Problem requirements →
The reader should set down exactly the lines from the one containing "desk: (187, 113) -> (115, 100), turned 90" through the last line of the material, omitting every picture.

+ + + +

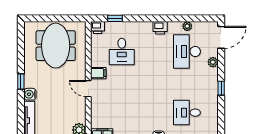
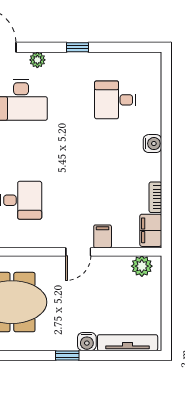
filing cabinet: (98, 73) -> (103, 236), moved
desk: (187, 113) -> (115, 100), turned 90

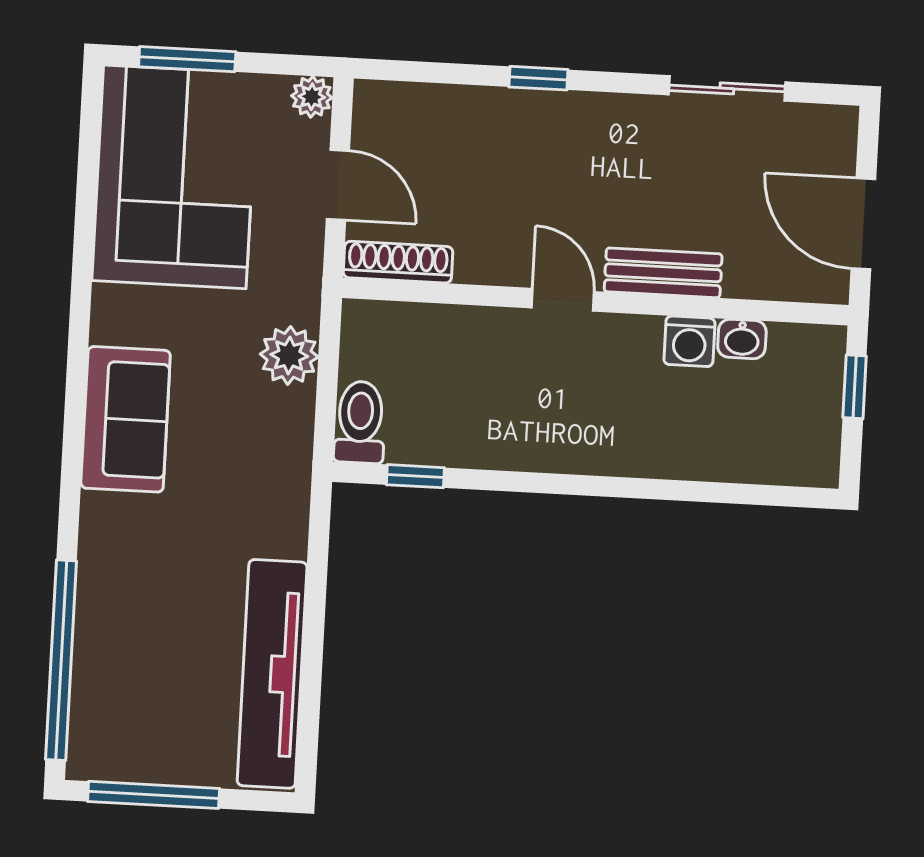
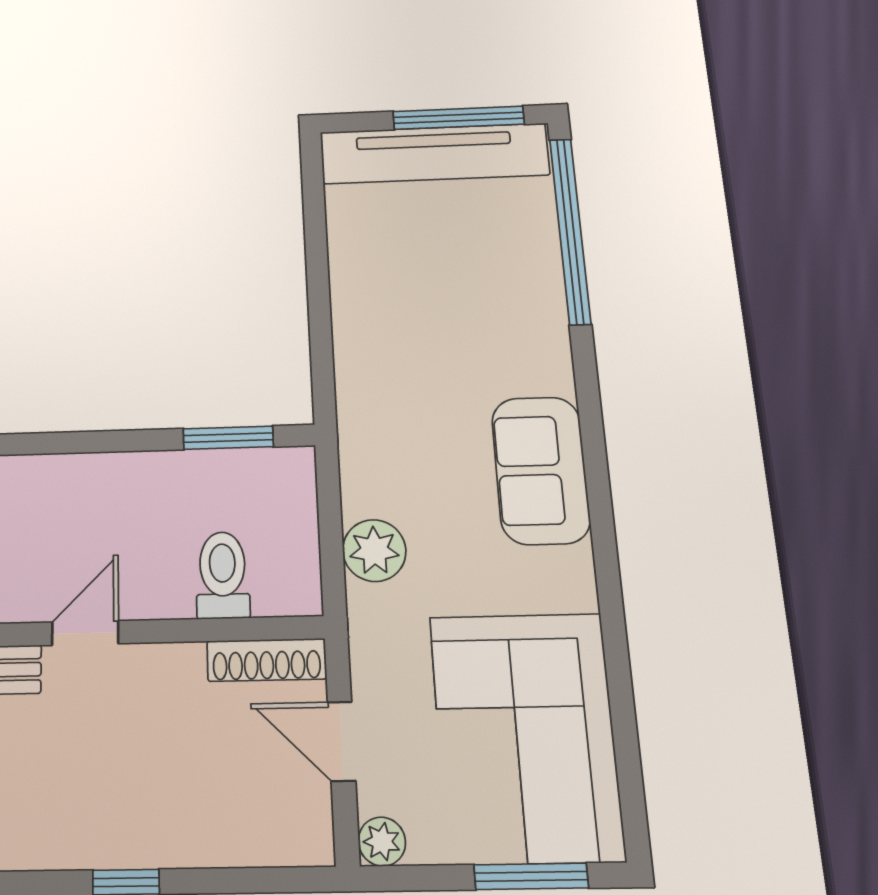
door: (563, 300) -> (85, 633), swing flipped
toilet: (360, 422) -> (223, 575), moved, turned 180
window: (415, 476) -> (228, 438), width x1.50
tv unit: (272, 674) -> (434, 153), moved, turned 90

+ + + +

Expected answer →
desk: (187, 113) -> (115, 100), turned 90

door: (563, 300) -> (85, 633), swing flipped
toilet: (360, 422) -> (223, 575), moved, turned 180
window: (415, 476) -> (228, 438), width x1.50
tv unit: (272, 674) -> (434, 153), moved, turned 90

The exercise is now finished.